'''

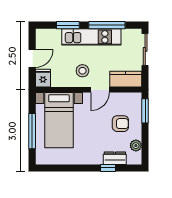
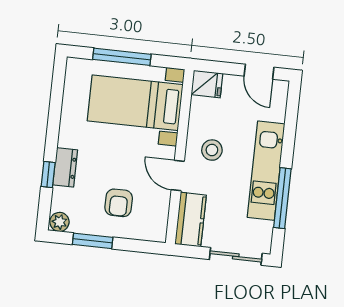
window: (68, 25) -> (289, 134), removed
door: (32, 58) -> (259, 72), moved
window: (145, 111) -> (93, 241), moved
plant: (136, 146) -> (59, 222), moved
dresser: (115, 158) -> (65, 167), moved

'''

> [ABOUT THIS EXERCISE]
Copy the records above exactly, omitting every picture.

> [OUTPUT BELOW]
window: (68, 25) -> (289, 134), removed
door: (32, 58) -> (259, 72), moved
window: (145, 111) -> (93, 241), moved
plant: (136, 146) -> (59, 222), moved
dresser: (115, 158) -> (65, 167), moved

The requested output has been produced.